Data supplied START
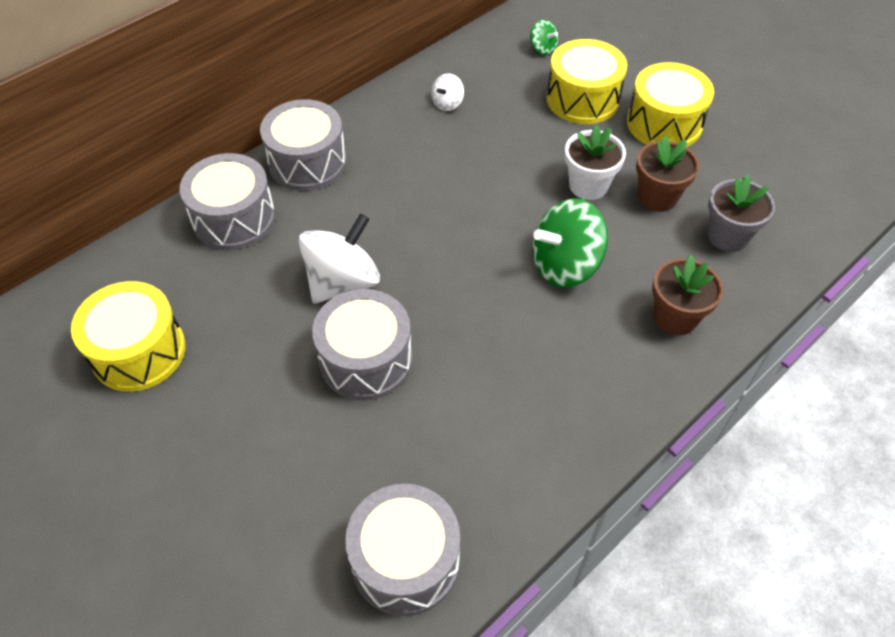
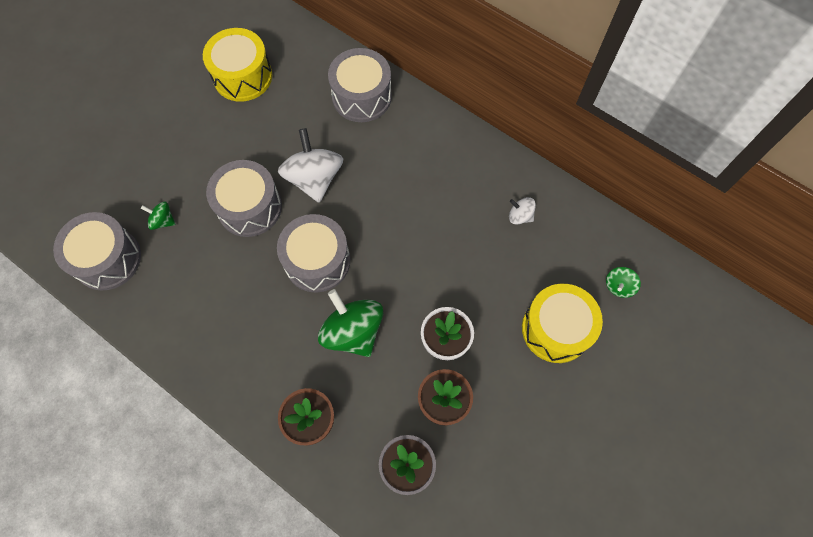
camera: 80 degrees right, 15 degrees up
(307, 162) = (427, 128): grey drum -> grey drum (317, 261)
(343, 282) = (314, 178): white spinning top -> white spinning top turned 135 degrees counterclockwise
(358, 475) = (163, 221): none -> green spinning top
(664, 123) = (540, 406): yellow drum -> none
Data supplied END
_Directions_: Your answer must be an exact repeat of the records above, with no pictures in it.

_Task output_:
camera: 80 degrees right, 15 degrees up
(307, 162) = (427, 128): grey drum -> grey drum (317, 261)
(343, 282) = (314, 178): white spinning top -> white spinning top turned 135 degrees counterclockwise
(358, 475) = (163, 221): none -> green spinning top
(664, 123) = (540, 406): yellow drum -> none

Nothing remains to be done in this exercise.